Exercise materials:

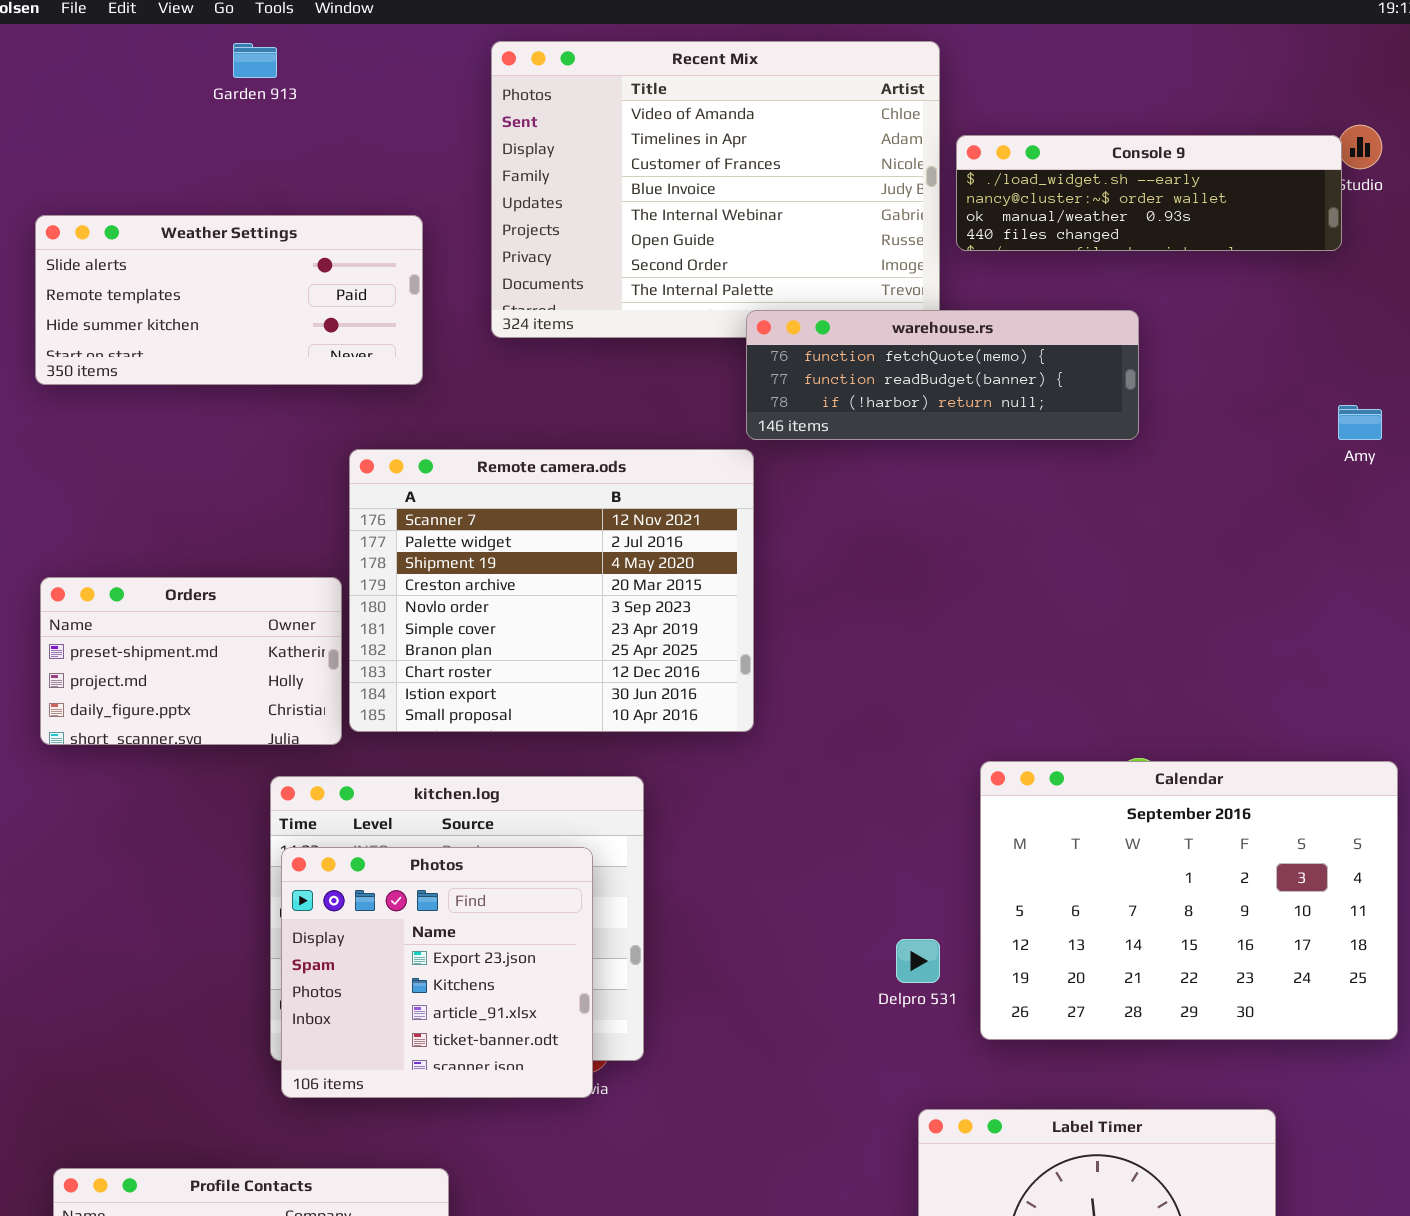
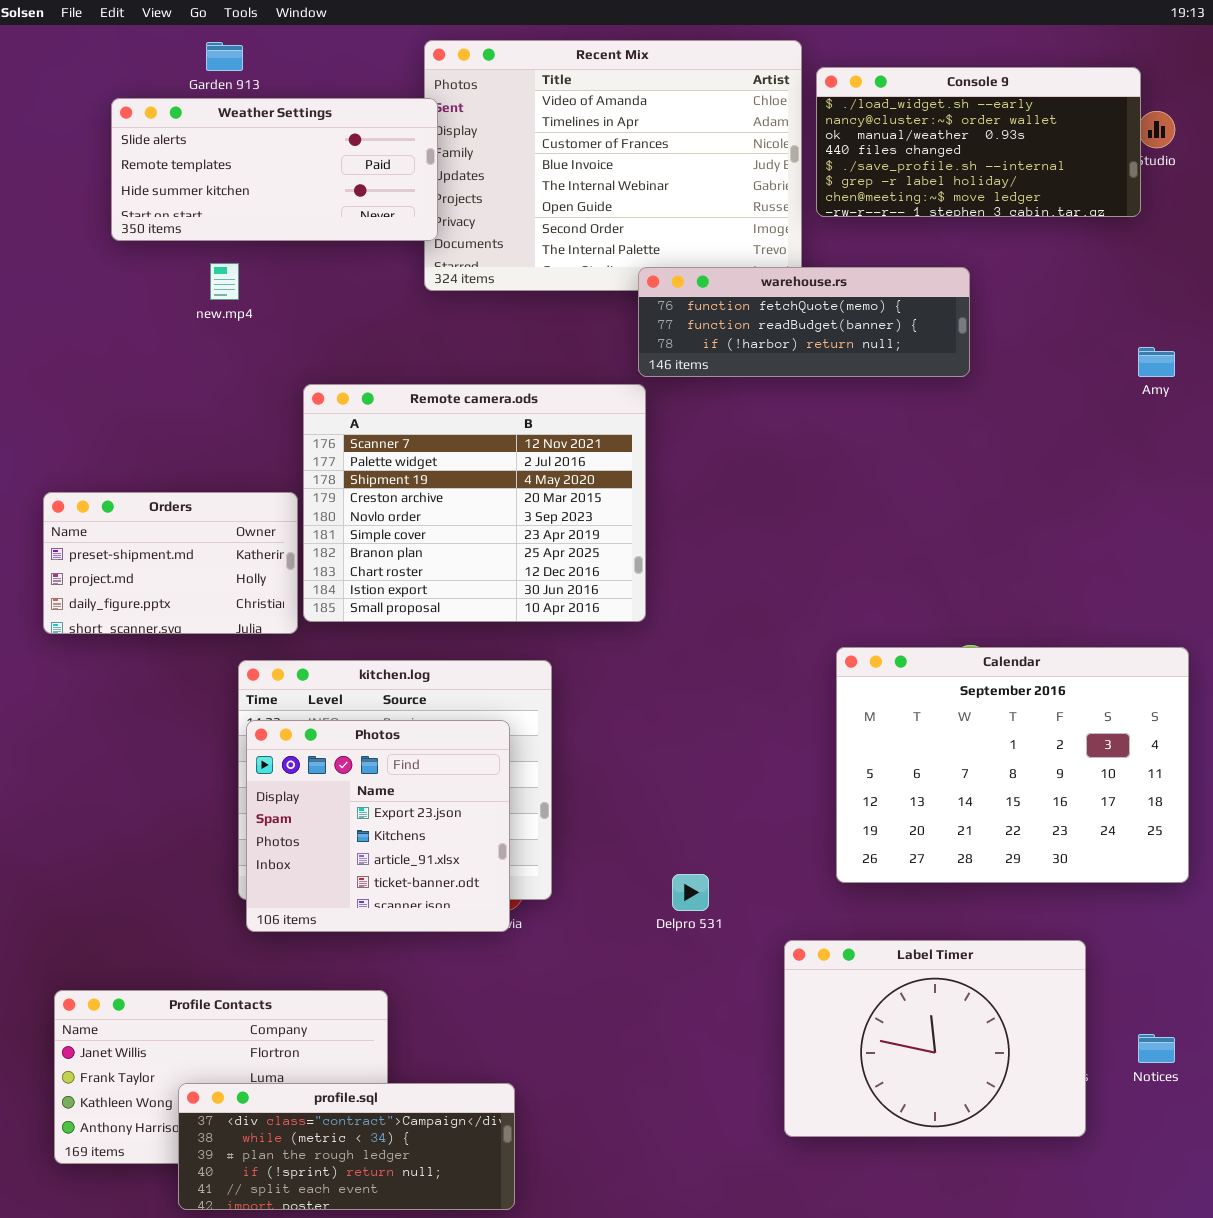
Console 9: [956,135,1342,251] -> [816,67,1141,217], resized
Weather Settings: [35,215,423,385] -> [111,98,438,241], moved
Delpro 531: [896,939,940,983] -> [672,874,709,911], moved

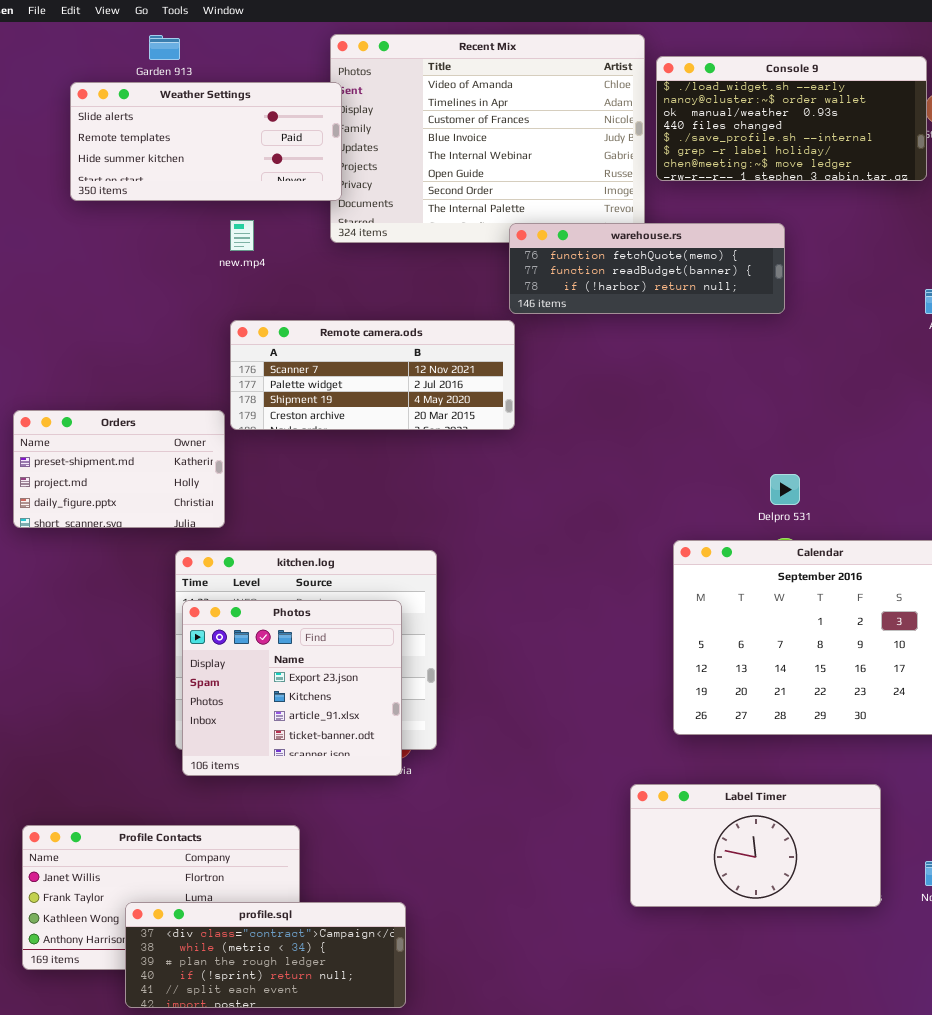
new.mp4: [210,263,239,300] -> [230,220,254,251], moved
Remote camera.ods: [303,384,646,622] -> [230,320,515,430], resized
Delpro 531: [672,874,709,911] -> [770,474,800,505], moved
Label Timer: [784,940,1086,1137] -> [630,784,881,907], resized

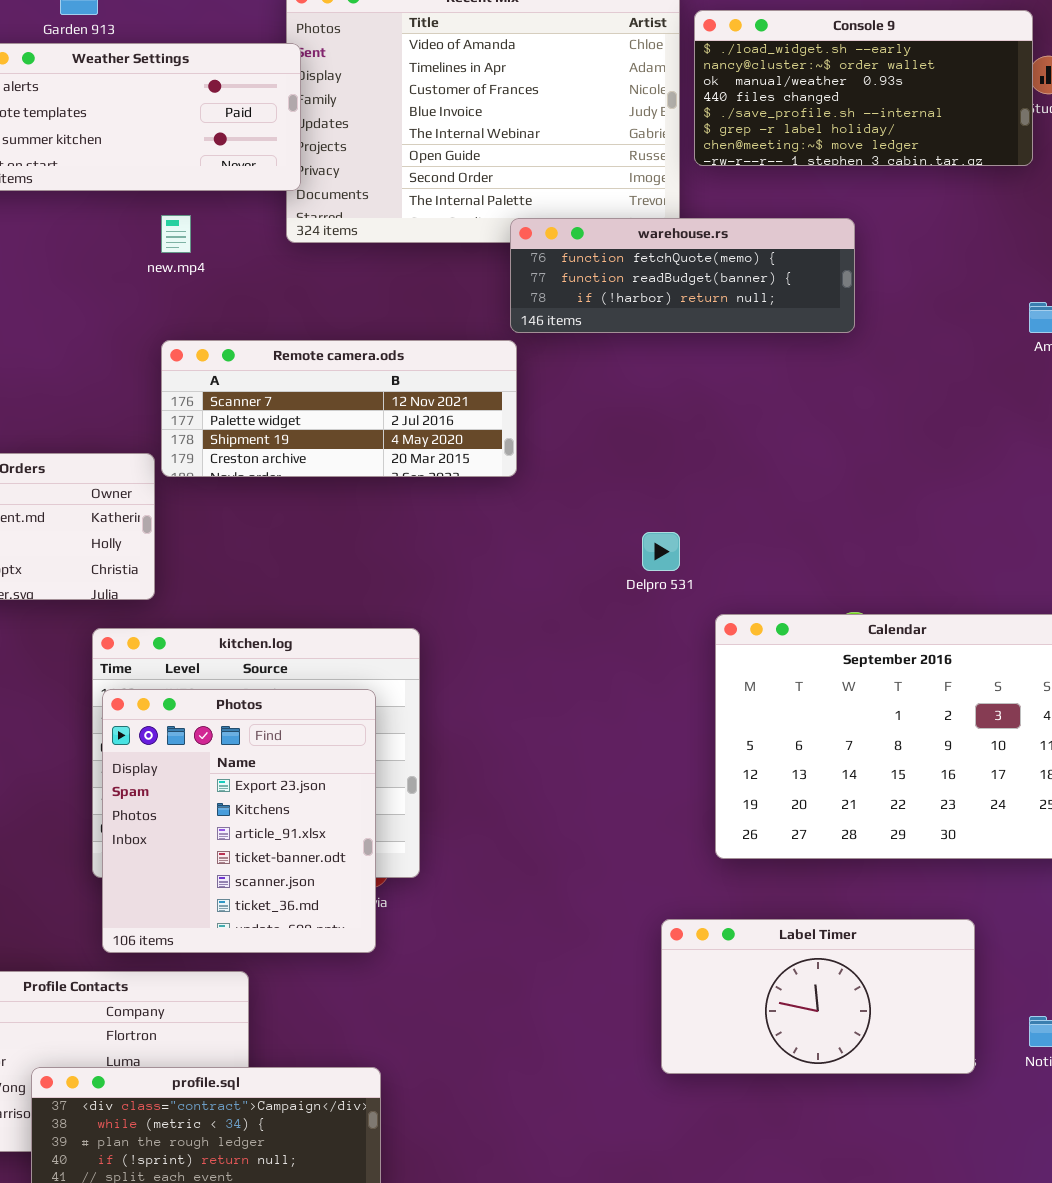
Delpro 531: [770,474,800,505] -> [642,532,680,571], moved
Photos: [182,600,402,776] -> [102,689,376,953], resized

What to work on: Exactly one number is the answer: how many lines of the entries contain the string "moved".

Task solution: 5